◆ CHALLENGE
Retype the entries below word for word, from the start of the entries through the line that contains "There is a white", and leave out the pictures.

-------- ENTRIES PROVIDED --------

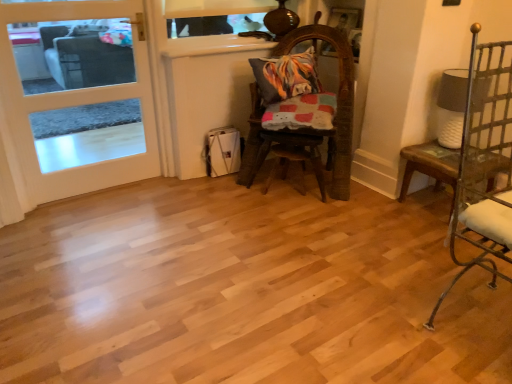
The width and height of the screenshot is (512, 384). Describe the element at coordinates (430, 165) in the screenshot. I see `white ceramic table at right` at that location.

What is the approximate height of worn wood chair at center, marked as the 1th chair in a back-to-front arrangement?

It is 3.36 feet.

Identify the location of white textured lampshade at right. pos(451,107).

At what (x,y) coordinates should I click in order to perform the action: click on white ceramic table at right. Please return your answer as a coordinate pair (x, y). The height and width of the screenshot is (384, 512). Looking at the image, I should click on (430, 165).

Based on the photo, which is in front, multicolored fabric pillow at center or white ceramic table at right?

Positioned in front is white ceramic table at right.

From the image's perspective, is multicolored fabric pillow at center above or below white ceramic table at right?

multicolored fabric pillow at center is above white ceramic table at right.

In the scene shown: Does multicolored fabric pillow at center appear on the left side of white ceramic table at right?

Yes, multicolored fabric pillow at center is to the left of white ceramic table at right.

From a real-world perspective, is white textured lampshade at right above or below white ceramic table at right?

From a real-world perspective, white textured lampshade at right is physically above white ceramic table at right.

In terms of size, does white textured lampshade at right appear bigger or smaller than white ceramic table at right?

Considering their sizes, white textured lampshade at right takes up less space than white ceramic table at right.

Are white textured lampshade at right and white ceramic table at right beside each other?

There is a gap between white textured lampshade at right and white ceramic table at right.

There is a white ceramic table at right. At what (x,y) coordinates should I click in order to perform the action: click on lamp above it (from a real-world perspective). Please return your answer as a coordinate pair (x, y). The width and height of the screenshot is (512, 384). Looking at the image, I should click on (451, 107).

From the picture: In terms of width, does white ceramic table at right look wider or thinner when compared to white wood door at left?

white ceramic table at right is wider than white wood door at left.

Which is correct: white ceramic table at right is inside white wood door at left, or outside of it?

white ceramic table at right exists outside the volume of white wood door at left.

Is white ceramic table at right looking in the opposite direction of white wood door at left?

No.

What's the angular difference between white ceramic table at right and white wood door at left's facing directions?

The angle between the facing direction of white ceramic table at right and the facing direction of white wood door at left is 0.615 degrees.

Is white textured lampshade at right inside the boundaries of white wood door at left, or outside?

white textured lampshade at right is spatially situated outside white wood door at left.

Can you confirm if white textured lampshade at right is smaller than white wood door at left?

Yes, white textured lampshade at right is smaller than white wood door at left.

From the image's perspective, would you say white textured lampshade at right is shown under white wood door at left?

Indeed, from the image's perspective, white textured lampshade at right is shown beneath white wood door at left.

Considering the positions of points (444, 72) and (16, 108), is point (444, 72) farther from camera compared to point (16, 108)?

Yes.

From a real-world perspective, does metallic silver chair at right, the 1th chair from the front, sit lower than white wood door at left?

Correct, in the physical world, metallic silver chair at right, the 1th chair from the front, is lower than white wood door at left.

Is metallic silver chair at right, positioned as the 2th chair in back-to-front order, far from white wood door at left?

Yes.

Can you tell me how much metallic silver chair at right, positioned as the first chair in right-to-left order, and white wood door at left differ in facing direction?

They differ by 93.7 degrees in their facing directions.

Measure the distance from metallic silver chair at right, the 2th chair viewed from the left, to white wood door at left.

They are 1.89 meters apart.

Considering the relative sizes of white ceramic table at right and white textured lampshade at right in the image provided, is white ceramic table at right wider than white textured lampshade at right?

Indeed, white ceramic table at right has a greater width compared to white textured lampshade at right.

Considering the relative sizes of white ceramic table at right and white textured lampshade at right in the image provided, is white ceramic table at right smaller than white textured lampshade at right?

No, white ceramic table at right is not smaller than white textured lampshade at right.

Consider the image. Visually, is white ceramic table at right positioned to the left or to the right of white textured lampshade at right?

Based on their positions, white ceramic table at right is located to the left of white textured lampshade at right.

Is white ceramic table at right aimed at white textured lampshade at right?

No, white ceramic table at right is not turned towards white textured lampshade at right.

Measure the distance between worn wood chair at center, arranged as the first chair when viewed from the left, and metallic silver chair at right, the 1th chair from the front.

worn wood chair at center, arranged as the first chair when viewed from the left, is 35.99 inches from metallic silver chair at right, the 1th chair from the front.

Who is bigger, worn wood chair at center, the second chair in the front-to-back sequence, or metallic silver chair at right, positioned as the 2th chair in back-to-front order?

worn wood chair at center, the second chair in the front-to-back sequence, is bigger.

Can you tell me how much worn wood chair at center, the second chair in the front-to-back sequence, and metallic silver chair at right, positioned as the first chair in right-to-left order, differ in facing direction?

The facing directions of worn wood chair at center, the second chair in the front-to-back sequence, and metallic silver chair at right, positioned as the first chair in right-to-left order, are 84.8 degrees apart.

Is worn wood chair at center, which is the second chair from right to left, oriented towards metallic silver chair at right, positioned as the first chair in right-to-left order?

Yes, worn wood chair at center, which is the second chair from right to left, is facing metallic silver chair at right, positioned as the first chair in right-to-left order.

You are a GUI agent. You are given a task and a screenshot of the screen. Output one action in this format:
    pyautogui.click(x=<x>, y=<y>)
    Task: Click on the pillow lying above the white ceramic table at right (from the image's perspective)
    
    Given the screenshot: What is the action you would take?
    pyautogui.click(x=286, y=76)

This screenshot has width=512, height=384. I want to click on table in front of the white textured lampshade at right, so click(430, 165).

When comparing their distances from worn wood chair at center, the second chair in the front-to-back sequence, does multicolored fabric pillow at center or white ceramic table at right seem closer?

multicolored fabric pillow at center.

When comparing their distances from white wood door at left, does white ceramic table at right or metallic silver chair at right, positioned as the 2th chair in back-to-front order, seem further?

The object further to white wood door at left is metallic silver chair at right, positioned as the 2th chair in back-to-front order.

Which object lies nearer to the anchor point worn wood chair at center, which is the second chair from right to left, white ceramic table at right or white textured lampshade at right?

white ceramic table at right lies closer to worn wood chair at center, which is the second chair from right to left, than the other object.

Based on their spatial positions, is multicolored fabric pillow at center or white ceramic table at right closer to white textured lampshade at right?

white ceramic table at right lies closer to white textured lampshade at right than the other object.

Looking at the image, which one is located further to white textured lampshade at right, white wood door at left or white ceramic table at right?

white wood door at left.

From the image, which object appears to be farther from white ceramic table at right, white textured lampshade at right or multicolored fabric pillow at center?

multicolored fabric pillow at center.

From the image, which object appears to be farther from white ceramic table at right, worn wood chair at center, the second chair in the front-to-back sequence, or multicolored fabric pillow at center?

multicolored fabric pillow at center lies further to white ceramic table at right than the other object.

Based on their spatial positions, is metallic silver chair at right, the 1th chair from the front, or white ceramic table at right closer to worn wood chair at center, arranged as the first chair when viewed from the left?

white ceramic table at right is closer to worn wood chair at center, arranged as the first chair when viewed from the left.

Where is `pillow between white wood door at left and white ceramic table at right from left to right`? pillow between white wood door at left and white ceramic table at right from left to right is located at coordinates (286, 76).

Find the location of a particular element. The width and height of the screenshot is (512, 384). chair between metallic silver chair at right, the 1th chair from the front, and white ceramic table at right from front to back is located at coordinates (310, 128).

I want to click on pillow between white wood door at left and metallic silver chair at right, the 1th chair from the front, so click(x=286, y=76).

Where is `pillow located between white wood door at left and worn wood chair at center, arranged as the first chair when viewed from the left, in the left-right direction`? pillow located between white wood door at left and worn wood chair at center, arranged as the first chair when viewed from the left, in the left-right direction is located at coordinates (286, 76).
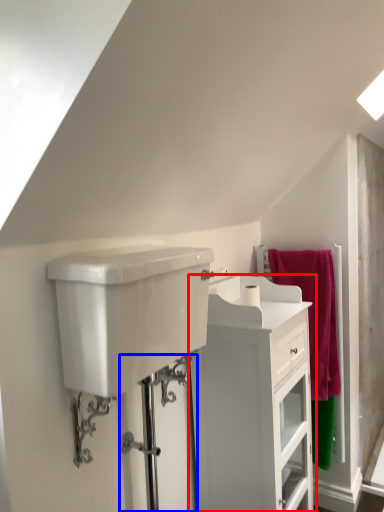
Question: Which object is closer to the camera taking this photo, bathroom cabinet (highlighted by a red box) or shower door (highlighted by a blue box)?

Choices:
 (A) bathroom cabinet
 (B) shower door

Answer: (B)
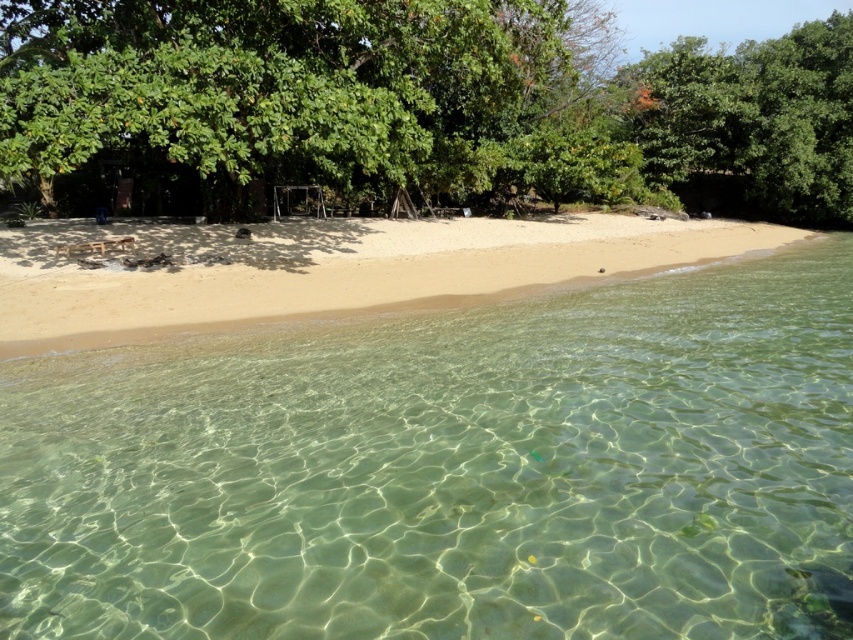
Is point (451, 80) positioned in front of point (618, 243)?

That is True.

Is green leafy tree at upper center to the left of sandy beach at center from the viewer's perspective?

In fact, green leafy tree at upper center is to the right of sandy beach at center.

Where is `green leafy tree at upper center`? green leafy tree at upper center is located at coordinates (422, 104).

Find the location of a particular element. The image size is (853, 640). green leafy tree at upper center is located at coordinates (422, 104).

You are a GUI agent. You are given a task and a screenshot of the screen. Output one action in this format:
    pyautogui.click(x=<x>, y=<y>)
    Task: Click on the clear water at center
    This screenshot has height=640, width=853.
    Given the screenshot: What is the action you would take?
    pyautogui.click(x=451, y=468)

Is point (763, 468) in front of point (335, 45)?

Yes, it is.

Identify the location of clear water at center. The image size is (853, 640). (451, 468).

Which is in front, point (163, 480) or point (840, 128)?

Point (163, 480) is more forward.

Does point (647, 592) lie behind point (683, 77)?

That is False.

Where is `clear water at center`? The width and height of the screenshot is (853, 640). clear water at center is located at coordinates (451, 468).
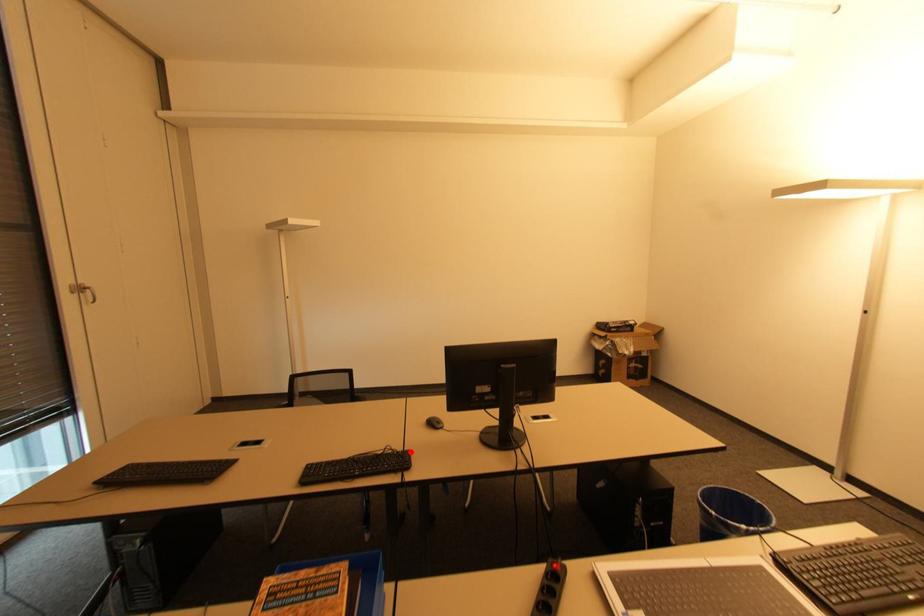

--------

◆ RESULT OF THIS EXERCISE
The width and height of the screenshot is (512, 384). Describe the element at coordinates (430, 165) in the screenshot. I see `white ceramic table at right` at that location.

What is the approximate height of worn wood chair at center, marked as the 1th chair in a back-to-front arrangement?

It is 3.36 feet.

Identify the location of white textured lampshade at right. pos(451,107).

At what (x,y) coordinates should I click in order to perform the action: click on white ceramic table at right. Please return your answer as a coordinate pair (x, y). The height and width of the screenshot is (384, 512). Looking at the image, I should click on (430, 165).

Based on the photo, which is in front, multicolored fabric pillow at center or white ceramic table at right?

Positioned in front is white ceramic table at right.

From the image's perspective, is multicolored fabric pillow at center above or below white ceramic table at right?

multicolored fabric pillow at center is above white ceramic table at right.

In the scene shown: Does multicolored fabric pillow at center appear on the left side of white ceramic table at right?

Yes, multicolored fabric pillow at center is to the left of white ceramic table at right.

From a real-world perspective, is white textured lampshade at right above or below white ceramic table at right?

From a real-world perspective, white textured lampshade at right is physically above white ceramic table at right.

In terms of size, does white textured lampshade at right appear bigger or smaller than white ceramic table at right?

Considering their sizes, white textured lampshade at right takes up less space than white ceramic table at right.

Are white textured lampshade at right and white ceramic table at right beside each other?

There is a gap between white textured lampshade at right and white ceramic table at right.

There is a white ceramic table at right. At what (x,y) coordinates should I click in order to perform the action: click on lamp above it (from a real-world perspective). Please return your answer as a coordinate pair (x, y). The width and height of the screenshot is (512, 384). Looking at the image, I should click on (451, 107).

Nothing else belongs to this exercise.